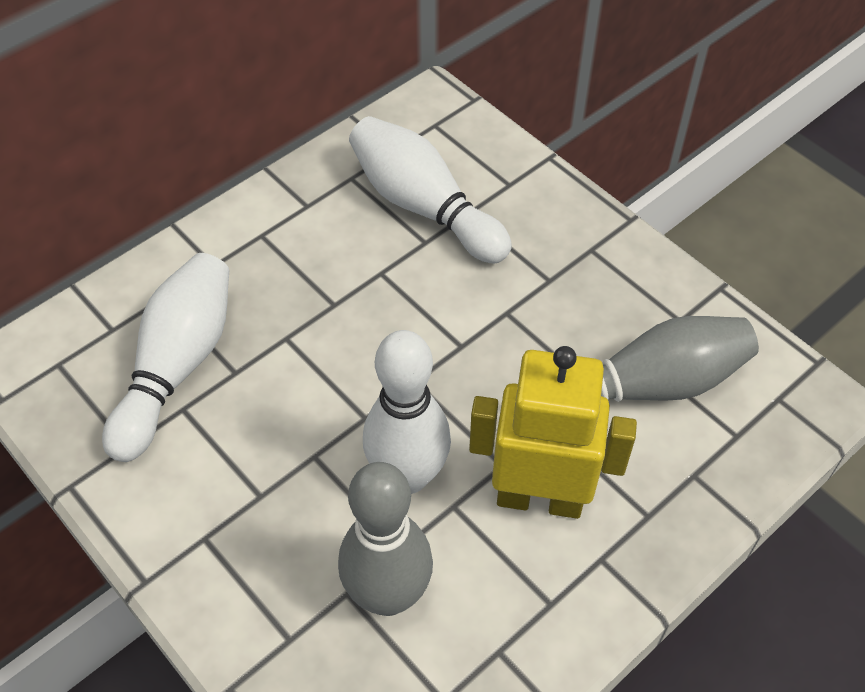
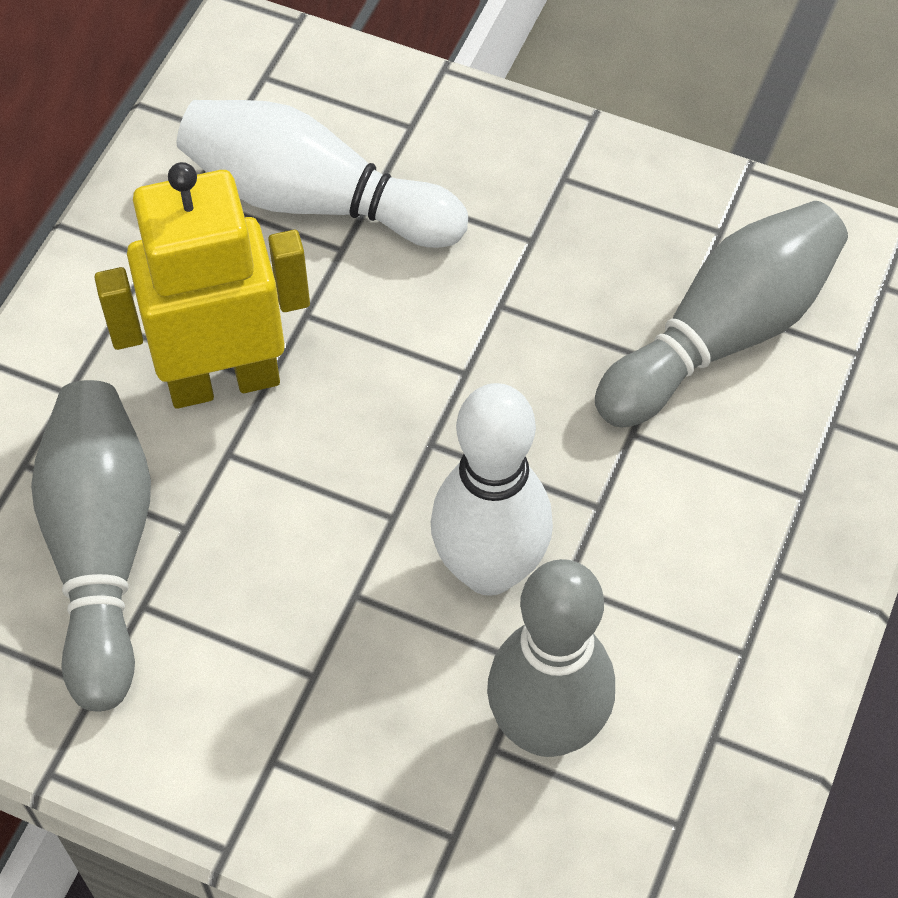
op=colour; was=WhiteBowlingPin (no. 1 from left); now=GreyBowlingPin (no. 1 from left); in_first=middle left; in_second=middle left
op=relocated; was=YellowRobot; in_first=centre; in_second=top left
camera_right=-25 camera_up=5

* **INSTRUCTIONS TO FOLLOW**
The material above is to be output exactly, with each picture left out.

* **ANSWER FOR THIS EXERCISE**
op=colour; was=WhiteBowlingPin (no. 1 from left); now=GreyBowlingPin (no. 1 from left); in_first=middle left; in_second=middle left
op=relocated; was=YellowRobot; in_first=centre; in_second=top left
camera_right=-25 camera_up=5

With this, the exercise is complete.